____ Exercise data
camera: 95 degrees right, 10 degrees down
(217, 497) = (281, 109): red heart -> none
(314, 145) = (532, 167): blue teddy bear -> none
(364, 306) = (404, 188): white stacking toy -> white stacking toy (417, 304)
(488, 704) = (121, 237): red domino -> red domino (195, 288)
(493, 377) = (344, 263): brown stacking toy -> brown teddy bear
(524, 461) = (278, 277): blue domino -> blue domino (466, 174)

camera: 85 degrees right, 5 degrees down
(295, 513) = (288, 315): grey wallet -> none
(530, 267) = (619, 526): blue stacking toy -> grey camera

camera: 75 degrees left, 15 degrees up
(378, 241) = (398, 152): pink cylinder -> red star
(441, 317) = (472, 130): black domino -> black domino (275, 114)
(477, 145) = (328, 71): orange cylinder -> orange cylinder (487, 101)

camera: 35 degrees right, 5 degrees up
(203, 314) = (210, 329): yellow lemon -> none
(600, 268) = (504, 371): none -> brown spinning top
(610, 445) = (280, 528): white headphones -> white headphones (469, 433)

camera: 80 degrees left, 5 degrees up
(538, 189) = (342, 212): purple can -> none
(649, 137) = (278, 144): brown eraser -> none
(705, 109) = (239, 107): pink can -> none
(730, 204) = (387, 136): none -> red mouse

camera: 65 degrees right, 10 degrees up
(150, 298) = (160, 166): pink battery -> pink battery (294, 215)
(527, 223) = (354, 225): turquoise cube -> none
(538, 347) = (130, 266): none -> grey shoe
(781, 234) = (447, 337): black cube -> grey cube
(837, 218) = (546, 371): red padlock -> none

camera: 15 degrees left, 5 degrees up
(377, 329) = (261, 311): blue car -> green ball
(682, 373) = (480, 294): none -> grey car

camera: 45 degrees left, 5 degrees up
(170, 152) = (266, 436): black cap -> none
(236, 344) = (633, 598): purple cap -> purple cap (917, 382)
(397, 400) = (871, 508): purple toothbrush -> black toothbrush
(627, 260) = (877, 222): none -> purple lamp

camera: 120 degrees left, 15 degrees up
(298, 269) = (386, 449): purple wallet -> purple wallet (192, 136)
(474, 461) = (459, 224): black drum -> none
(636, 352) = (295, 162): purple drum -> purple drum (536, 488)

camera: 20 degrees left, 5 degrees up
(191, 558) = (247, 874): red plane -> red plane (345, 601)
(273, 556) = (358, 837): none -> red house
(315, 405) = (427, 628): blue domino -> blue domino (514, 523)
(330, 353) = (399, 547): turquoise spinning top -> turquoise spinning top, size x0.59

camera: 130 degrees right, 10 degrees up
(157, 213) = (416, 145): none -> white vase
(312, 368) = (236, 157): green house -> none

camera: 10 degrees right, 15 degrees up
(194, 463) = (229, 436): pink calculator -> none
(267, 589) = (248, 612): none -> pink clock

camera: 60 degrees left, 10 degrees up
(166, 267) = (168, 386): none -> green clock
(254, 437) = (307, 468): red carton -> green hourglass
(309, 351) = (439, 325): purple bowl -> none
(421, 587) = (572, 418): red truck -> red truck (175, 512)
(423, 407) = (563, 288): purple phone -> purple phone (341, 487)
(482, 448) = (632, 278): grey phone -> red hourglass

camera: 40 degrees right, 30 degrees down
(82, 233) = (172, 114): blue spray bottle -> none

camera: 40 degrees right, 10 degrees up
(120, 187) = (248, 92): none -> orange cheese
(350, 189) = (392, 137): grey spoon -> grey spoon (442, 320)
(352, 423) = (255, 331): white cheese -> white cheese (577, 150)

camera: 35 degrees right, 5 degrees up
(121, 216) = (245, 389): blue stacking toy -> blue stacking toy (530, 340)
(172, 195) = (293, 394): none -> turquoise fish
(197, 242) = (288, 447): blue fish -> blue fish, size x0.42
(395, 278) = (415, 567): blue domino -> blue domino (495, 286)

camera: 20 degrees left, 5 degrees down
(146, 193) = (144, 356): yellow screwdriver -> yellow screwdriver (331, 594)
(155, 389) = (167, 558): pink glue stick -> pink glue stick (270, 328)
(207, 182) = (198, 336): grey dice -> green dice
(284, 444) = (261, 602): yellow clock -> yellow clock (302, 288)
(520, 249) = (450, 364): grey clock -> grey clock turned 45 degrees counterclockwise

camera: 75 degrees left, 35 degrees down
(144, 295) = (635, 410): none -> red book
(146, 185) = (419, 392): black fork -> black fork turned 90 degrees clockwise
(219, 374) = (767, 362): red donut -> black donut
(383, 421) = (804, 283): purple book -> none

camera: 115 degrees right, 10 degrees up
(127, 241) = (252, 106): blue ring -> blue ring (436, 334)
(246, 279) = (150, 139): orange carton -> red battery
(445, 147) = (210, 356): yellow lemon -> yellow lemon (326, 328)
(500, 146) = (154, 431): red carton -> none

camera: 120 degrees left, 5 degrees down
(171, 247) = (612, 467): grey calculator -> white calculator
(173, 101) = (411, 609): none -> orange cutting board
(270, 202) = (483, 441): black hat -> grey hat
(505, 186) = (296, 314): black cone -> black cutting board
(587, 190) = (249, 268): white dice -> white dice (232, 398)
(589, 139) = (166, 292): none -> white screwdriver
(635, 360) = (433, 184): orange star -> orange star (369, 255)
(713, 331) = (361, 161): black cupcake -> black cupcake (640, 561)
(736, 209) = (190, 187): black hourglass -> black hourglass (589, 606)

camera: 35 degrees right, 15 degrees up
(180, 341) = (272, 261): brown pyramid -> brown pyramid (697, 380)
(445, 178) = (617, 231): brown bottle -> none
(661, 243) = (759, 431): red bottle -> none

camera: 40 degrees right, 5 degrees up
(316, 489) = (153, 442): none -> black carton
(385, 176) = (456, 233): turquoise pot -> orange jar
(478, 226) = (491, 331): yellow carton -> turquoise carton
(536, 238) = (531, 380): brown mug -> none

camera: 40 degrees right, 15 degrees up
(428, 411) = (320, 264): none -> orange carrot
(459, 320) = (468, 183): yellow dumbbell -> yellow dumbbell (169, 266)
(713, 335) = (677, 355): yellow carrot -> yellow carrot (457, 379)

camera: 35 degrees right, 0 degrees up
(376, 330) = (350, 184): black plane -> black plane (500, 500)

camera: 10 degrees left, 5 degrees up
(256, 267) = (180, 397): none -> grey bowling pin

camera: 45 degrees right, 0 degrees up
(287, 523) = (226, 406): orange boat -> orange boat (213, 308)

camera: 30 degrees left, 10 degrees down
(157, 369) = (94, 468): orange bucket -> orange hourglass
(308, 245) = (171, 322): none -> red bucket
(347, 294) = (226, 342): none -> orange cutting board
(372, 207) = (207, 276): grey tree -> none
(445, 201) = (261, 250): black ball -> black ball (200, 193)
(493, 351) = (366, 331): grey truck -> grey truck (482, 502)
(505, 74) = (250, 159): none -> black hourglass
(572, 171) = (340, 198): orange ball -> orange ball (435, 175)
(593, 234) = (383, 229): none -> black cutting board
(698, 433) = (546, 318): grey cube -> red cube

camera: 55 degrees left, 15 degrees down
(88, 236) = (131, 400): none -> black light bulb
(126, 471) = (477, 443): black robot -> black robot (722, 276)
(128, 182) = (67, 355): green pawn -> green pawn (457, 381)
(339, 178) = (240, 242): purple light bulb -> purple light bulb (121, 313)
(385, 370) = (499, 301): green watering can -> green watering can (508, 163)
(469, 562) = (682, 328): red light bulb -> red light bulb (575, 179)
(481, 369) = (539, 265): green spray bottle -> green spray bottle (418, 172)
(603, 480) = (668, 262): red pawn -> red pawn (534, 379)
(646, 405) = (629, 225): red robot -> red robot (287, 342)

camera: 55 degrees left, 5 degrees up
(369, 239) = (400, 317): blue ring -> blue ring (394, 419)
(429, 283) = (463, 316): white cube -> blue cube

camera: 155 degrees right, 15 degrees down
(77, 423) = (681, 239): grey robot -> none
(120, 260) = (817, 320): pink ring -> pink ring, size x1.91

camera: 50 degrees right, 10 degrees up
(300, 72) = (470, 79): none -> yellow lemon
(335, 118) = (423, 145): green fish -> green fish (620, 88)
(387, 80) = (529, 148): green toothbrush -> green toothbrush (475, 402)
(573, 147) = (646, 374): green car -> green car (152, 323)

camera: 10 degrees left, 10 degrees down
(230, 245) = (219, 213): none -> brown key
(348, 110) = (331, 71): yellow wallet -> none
________
** The problem **
Set down again, word for word, the stretch of records from the line with "(82, 233) = (172, 114): blue" to the line with "(121, 216) = (245, 389): blue", both of those lines included.

** Reply to the task **
(82, 233) = (172, 114): blue spray bottle -> none

camera: 40 degrees right, 10 degrees up
(120, 187) = (248, 92): none -> orange cheese
(350, 189) = (392, 137): grey spoon -> grey spoon (442, 320)
(352, 423) = (255, 331): white cheese -> white cheese (577, 150)

camera: 35 degrees right, 5 degrees up
(121, 216) = (245, 389): blue stacking toy -> blue stacking toy (530, 340)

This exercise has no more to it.